━━━━━ Provided data

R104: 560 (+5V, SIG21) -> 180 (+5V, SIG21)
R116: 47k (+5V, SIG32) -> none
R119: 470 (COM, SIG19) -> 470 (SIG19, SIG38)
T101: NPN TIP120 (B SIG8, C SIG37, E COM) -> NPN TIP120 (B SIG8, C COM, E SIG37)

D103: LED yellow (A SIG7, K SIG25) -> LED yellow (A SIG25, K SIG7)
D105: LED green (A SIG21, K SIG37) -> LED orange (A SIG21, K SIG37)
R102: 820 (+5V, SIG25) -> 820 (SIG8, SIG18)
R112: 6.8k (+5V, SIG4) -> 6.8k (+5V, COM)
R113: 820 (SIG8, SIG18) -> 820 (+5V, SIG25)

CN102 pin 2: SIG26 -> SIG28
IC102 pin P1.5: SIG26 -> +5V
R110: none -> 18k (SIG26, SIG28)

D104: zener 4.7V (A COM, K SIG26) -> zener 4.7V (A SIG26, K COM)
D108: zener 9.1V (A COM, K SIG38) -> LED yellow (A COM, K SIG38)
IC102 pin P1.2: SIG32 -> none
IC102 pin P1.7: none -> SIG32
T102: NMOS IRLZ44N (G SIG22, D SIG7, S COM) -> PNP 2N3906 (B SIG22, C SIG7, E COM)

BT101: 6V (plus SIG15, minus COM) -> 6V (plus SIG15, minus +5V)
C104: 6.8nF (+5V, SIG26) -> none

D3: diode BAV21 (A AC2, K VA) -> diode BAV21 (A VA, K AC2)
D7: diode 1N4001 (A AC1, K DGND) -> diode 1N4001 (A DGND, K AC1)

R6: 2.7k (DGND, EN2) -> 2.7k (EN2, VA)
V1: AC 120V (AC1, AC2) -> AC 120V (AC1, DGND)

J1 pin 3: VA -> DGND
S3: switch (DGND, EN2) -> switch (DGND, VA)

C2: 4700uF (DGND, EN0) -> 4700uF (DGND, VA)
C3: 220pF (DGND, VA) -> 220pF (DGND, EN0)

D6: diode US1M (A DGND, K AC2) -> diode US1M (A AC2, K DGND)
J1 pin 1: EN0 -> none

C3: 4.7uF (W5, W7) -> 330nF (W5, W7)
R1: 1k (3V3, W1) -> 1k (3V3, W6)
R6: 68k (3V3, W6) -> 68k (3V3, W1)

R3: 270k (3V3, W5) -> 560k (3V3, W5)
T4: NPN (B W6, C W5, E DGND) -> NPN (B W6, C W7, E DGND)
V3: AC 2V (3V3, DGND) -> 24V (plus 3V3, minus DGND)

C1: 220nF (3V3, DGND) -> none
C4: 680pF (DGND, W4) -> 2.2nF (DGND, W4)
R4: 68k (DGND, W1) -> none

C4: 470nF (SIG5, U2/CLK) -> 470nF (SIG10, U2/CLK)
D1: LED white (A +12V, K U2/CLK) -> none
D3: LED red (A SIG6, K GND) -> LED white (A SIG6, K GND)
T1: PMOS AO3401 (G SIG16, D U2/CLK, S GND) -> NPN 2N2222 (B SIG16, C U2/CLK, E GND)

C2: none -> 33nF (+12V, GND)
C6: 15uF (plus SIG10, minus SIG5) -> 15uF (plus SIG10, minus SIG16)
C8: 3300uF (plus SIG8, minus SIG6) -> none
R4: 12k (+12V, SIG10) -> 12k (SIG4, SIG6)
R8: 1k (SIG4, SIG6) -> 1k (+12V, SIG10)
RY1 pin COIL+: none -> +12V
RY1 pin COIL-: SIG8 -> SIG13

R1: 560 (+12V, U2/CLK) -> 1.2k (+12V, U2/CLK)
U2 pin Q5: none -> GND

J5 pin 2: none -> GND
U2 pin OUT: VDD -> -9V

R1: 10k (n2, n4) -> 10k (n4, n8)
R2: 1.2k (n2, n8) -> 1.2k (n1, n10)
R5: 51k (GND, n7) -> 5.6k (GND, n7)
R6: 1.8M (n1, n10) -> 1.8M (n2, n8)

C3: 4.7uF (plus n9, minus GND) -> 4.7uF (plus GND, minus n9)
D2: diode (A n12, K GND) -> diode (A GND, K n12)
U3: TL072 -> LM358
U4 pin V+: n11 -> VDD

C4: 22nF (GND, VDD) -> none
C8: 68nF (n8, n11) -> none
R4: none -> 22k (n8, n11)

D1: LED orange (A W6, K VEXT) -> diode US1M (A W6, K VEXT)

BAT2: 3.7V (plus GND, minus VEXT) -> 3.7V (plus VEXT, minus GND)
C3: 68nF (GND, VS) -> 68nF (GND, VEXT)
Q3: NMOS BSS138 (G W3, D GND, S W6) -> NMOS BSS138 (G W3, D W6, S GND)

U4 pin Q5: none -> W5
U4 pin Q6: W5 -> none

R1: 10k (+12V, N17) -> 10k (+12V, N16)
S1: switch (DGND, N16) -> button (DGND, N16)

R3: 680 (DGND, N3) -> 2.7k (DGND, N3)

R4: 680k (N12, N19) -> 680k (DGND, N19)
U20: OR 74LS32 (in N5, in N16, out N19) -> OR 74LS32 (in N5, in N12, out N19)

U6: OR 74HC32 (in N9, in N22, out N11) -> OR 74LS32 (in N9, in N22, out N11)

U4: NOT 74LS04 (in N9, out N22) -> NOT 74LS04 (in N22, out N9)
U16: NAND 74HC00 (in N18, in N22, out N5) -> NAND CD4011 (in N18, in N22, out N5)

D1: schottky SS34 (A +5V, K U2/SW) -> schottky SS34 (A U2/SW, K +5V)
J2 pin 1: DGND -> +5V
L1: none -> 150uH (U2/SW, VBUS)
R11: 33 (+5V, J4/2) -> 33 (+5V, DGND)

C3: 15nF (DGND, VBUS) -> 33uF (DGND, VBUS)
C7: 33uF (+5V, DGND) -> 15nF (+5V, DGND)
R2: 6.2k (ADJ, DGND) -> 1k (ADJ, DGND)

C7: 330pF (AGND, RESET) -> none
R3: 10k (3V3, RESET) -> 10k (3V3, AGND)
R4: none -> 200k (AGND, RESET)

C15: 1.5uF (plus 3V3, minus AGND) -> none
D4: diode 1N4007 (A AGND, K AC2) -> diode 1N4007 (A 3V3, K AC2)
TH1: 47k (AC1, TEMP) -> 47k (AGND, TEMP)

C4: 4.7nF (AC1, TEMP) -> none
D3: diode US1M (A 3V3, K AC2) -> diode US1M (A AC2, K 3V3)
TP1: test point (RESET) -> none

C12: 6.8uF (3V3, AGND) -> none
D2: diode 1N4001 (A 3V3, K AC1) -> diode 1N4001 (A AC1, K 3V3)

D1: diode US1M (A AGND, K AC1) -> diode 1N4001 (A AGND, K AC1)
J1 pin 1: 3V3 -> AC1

━━━━━━━━━━

## What is being asked:
The expected answer is an exact copy of the lines above, beginning at the line with "R6: 2.7k (DGND, EN2) -> 2.7k (EN2, VA)" and ending at the line with "C1: 220nF (3V3, DGND) -> none", with both ends in.

## Response to the exercise:
R6: 2.7k (DGND, EN2) -> 2.7k (EN2, VA)
V1: AC 120V (AC1, AC2) -> AC 120V (AC1, DGND)

J1 pin 3: VA -> DGND
S3: switch (DGND, EN2) -> switch (DGND, VA)

C2: 4700uF (DGND, EN0) -> 4700uF (DGND, VA)
C3: 220pF (DGND, VA) -> 220pF (DGND, EN0)

D6: diode US1M (A DGND, K AC2) -> diode US1M (A AC2, K DGND)
J1 pin 1: EN0 -> none

C3: 4.7uF (W5, W7) -> 330nF (W5, W7)
R1: 1k (3V3, W1) -> 1k (3V3, W6)
R6: 68k (3V3, W6) -> 68k (3V3, W1)

R3: 270k (3V3, W5) -> 560k (3V3, W5)
T4: NPN (B W6, C W5, E DGND) -> NPN (B W6, C W7, E DGND)
V3: AC 2V (3V3, DGND) -> 24V (plus 3V3, minus DGND)

C1: 220nF (3V3, DGND) -> none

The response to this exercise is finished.